**Exercise instructions**.
Here the job is to transcribe the data exactly while omitting the images.
Raw data Start Marker
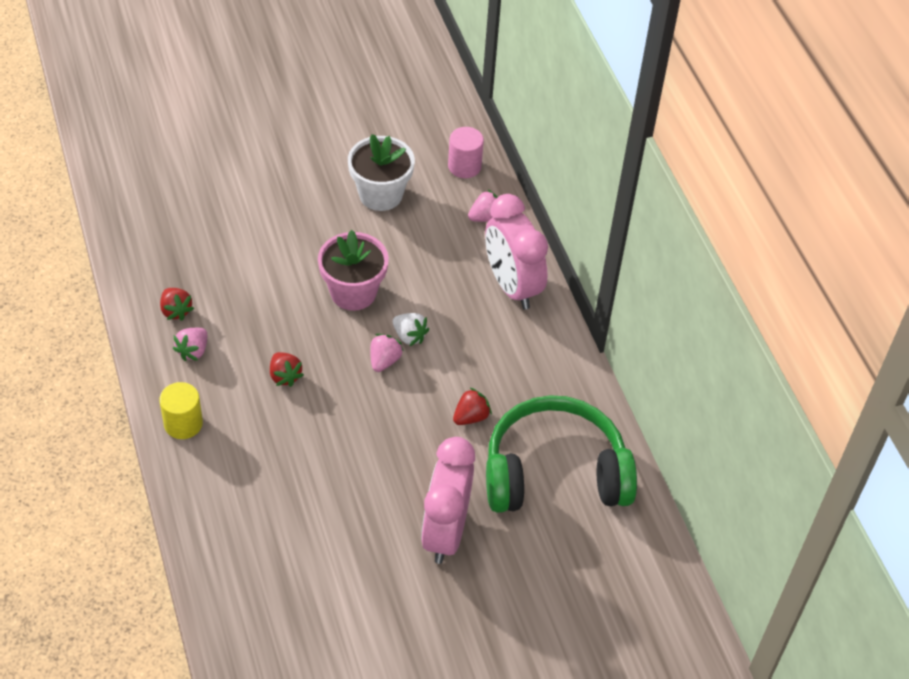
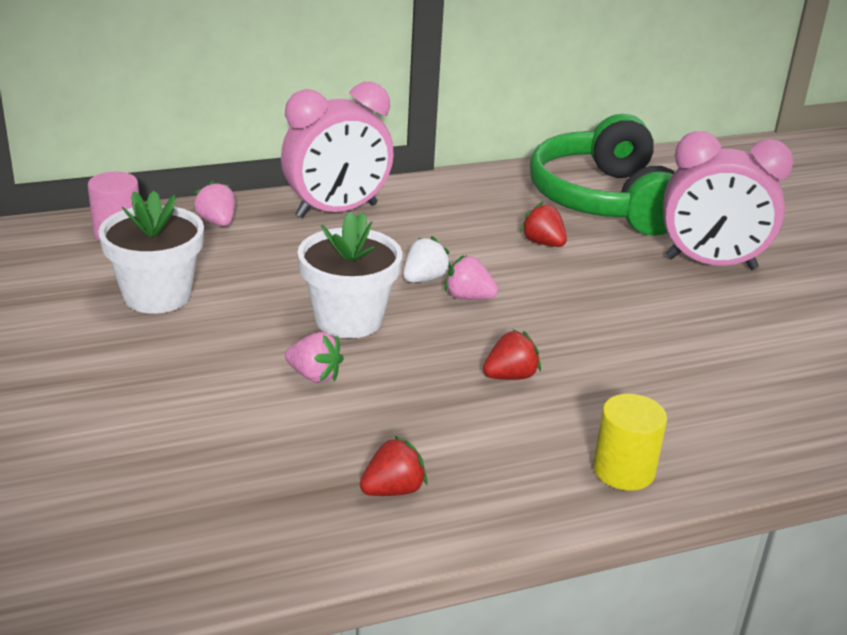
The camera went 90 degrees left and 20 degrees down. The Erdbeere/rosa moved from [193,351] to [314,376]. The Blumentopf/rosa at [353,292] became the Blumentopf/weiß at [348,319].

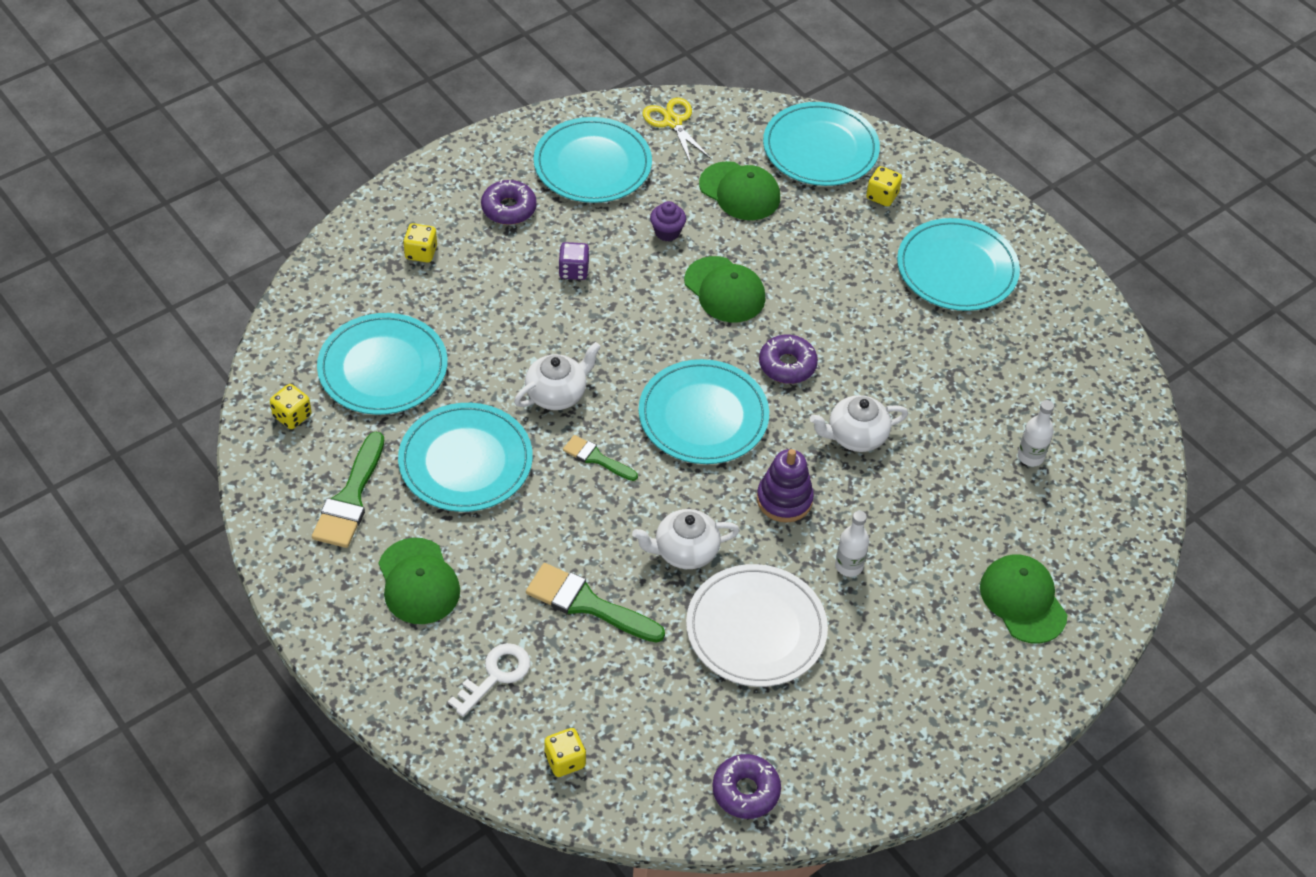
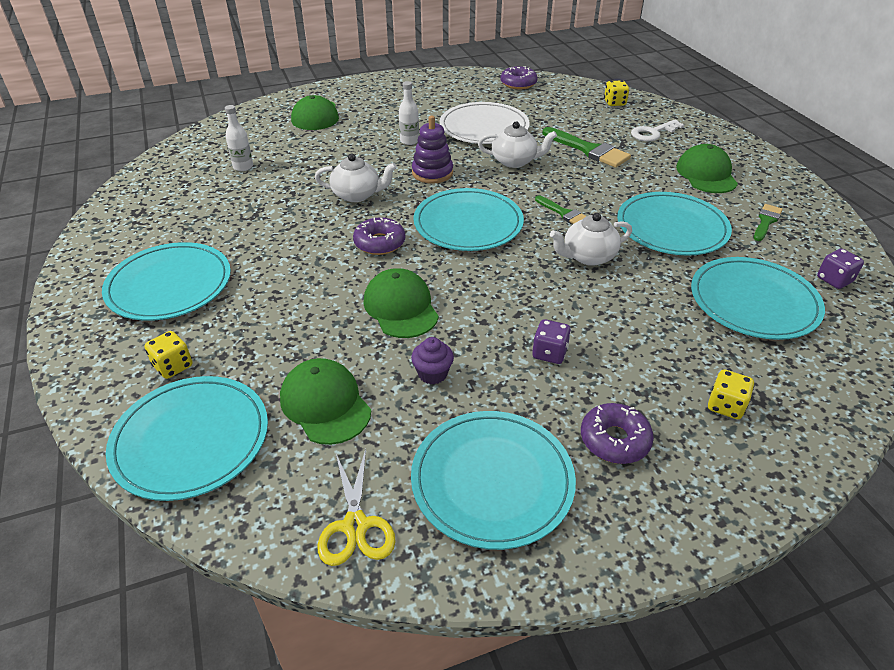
The camera went 160 degrees left and 10 degrees down. The Pinsel/grün at [350,498] changed to 0.59 times the size. The Spielwürfel/gelb at [292,416] became the Spielwürfel/lila at [834,280].

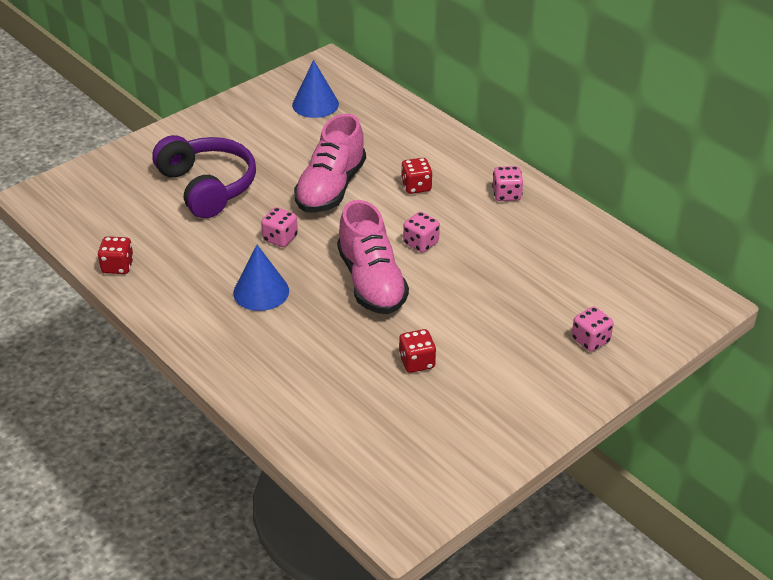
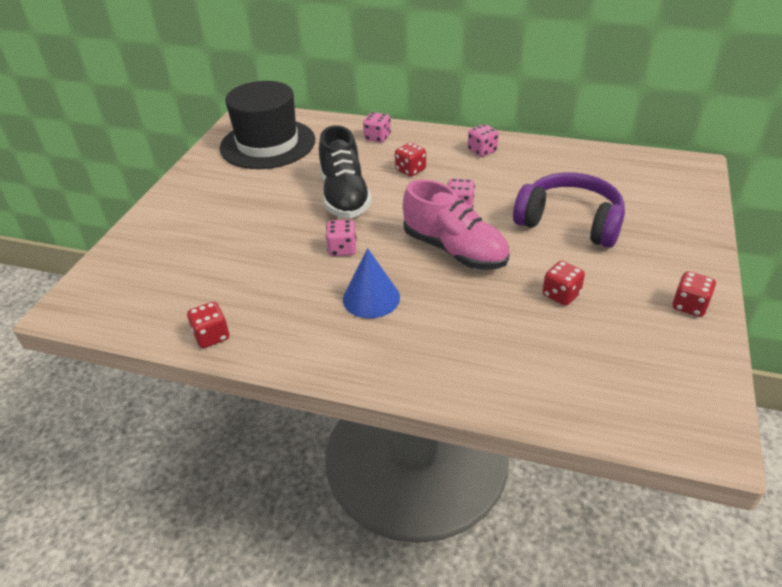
The camera went 30 degrees left and 0 degrees up. The Kegel/blau at [315,104] was replaced by the Hut/schwarz at [268,144]. The Schuh/rosa at [331,188] became the Schuh/schwarz at [344,196]. The Spielwürfel/rosa moved from [590,340] to [377,137]. The Kopfhörer/lila moved from [207,187] to [570,222]. The Spielwürfel/rot at [689,306] appeared.

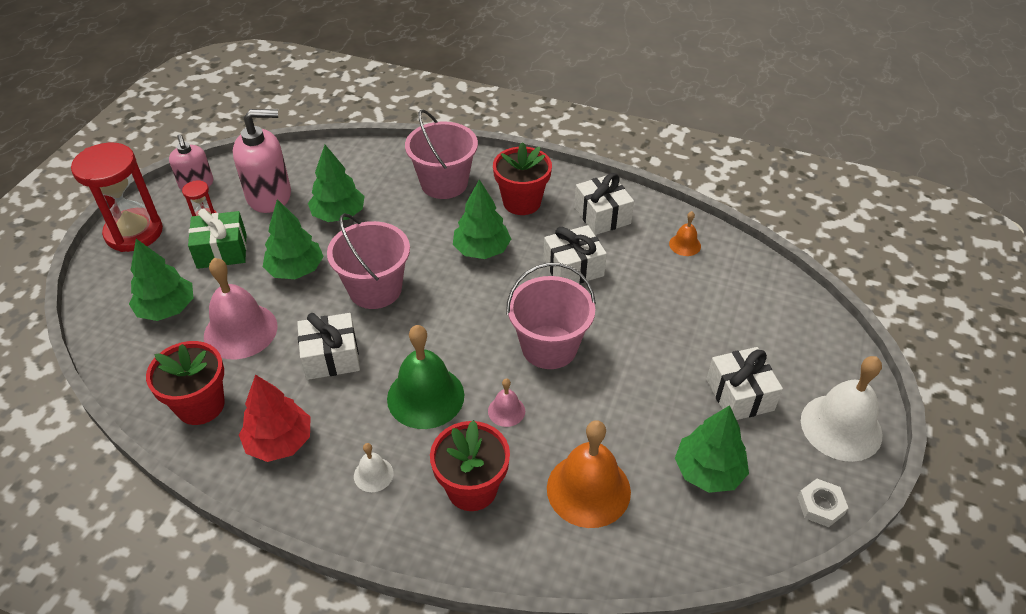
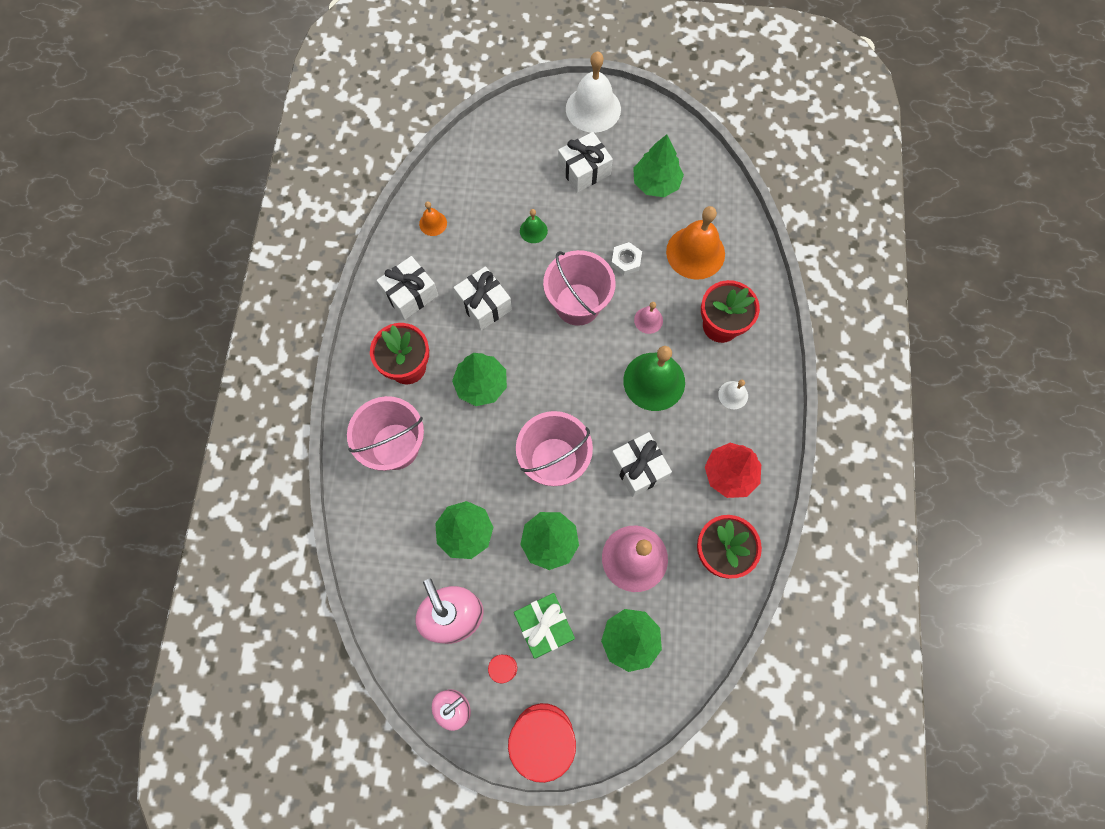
The camera went 105 degrees left and 25 degrees up. The Glocke/grün at [533,230] appeared. The Sechskantmutter/weiß moved from [820,506] to [626,261].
Raw data End Marker
**Output of the exercise**.
The camera went 90 degrees left and 20 degrees down. The Erdbeere/rosa moved from [193,351] to [314,376]. The Blumentopf/rosa at [353,292] became the Blumentopf/weiß at [348,319].

The camera went 160 degrees left and 10 degrees down. The Pinsel/grün at [350,498] changed to 0.59 times the size. The Spielwürfel/gelb at [292,416] became the Spielwürfel/lila at [834,280].

The camera went 30 degrees left and 0 degrees up. The Kegel/blau at [315,104] was replaced by the Hut/schwarz at [268,144]. The Schuh/rosa at [331,188] became the Schuh/schwarz at [344,196]. The Spielwürfel/rosa moved from [590,340] to [377,137]. The Kopfhörer/lila moved from [207,187] to [570,222]. The Spielwürfel/rot at [689,306] appeared.

The camera went 105 degrees left and 25 degrees up. The Glocke/grün at [533,230] appeared. The Sechskantmutter/weiß moved from [820,506] to [626,261].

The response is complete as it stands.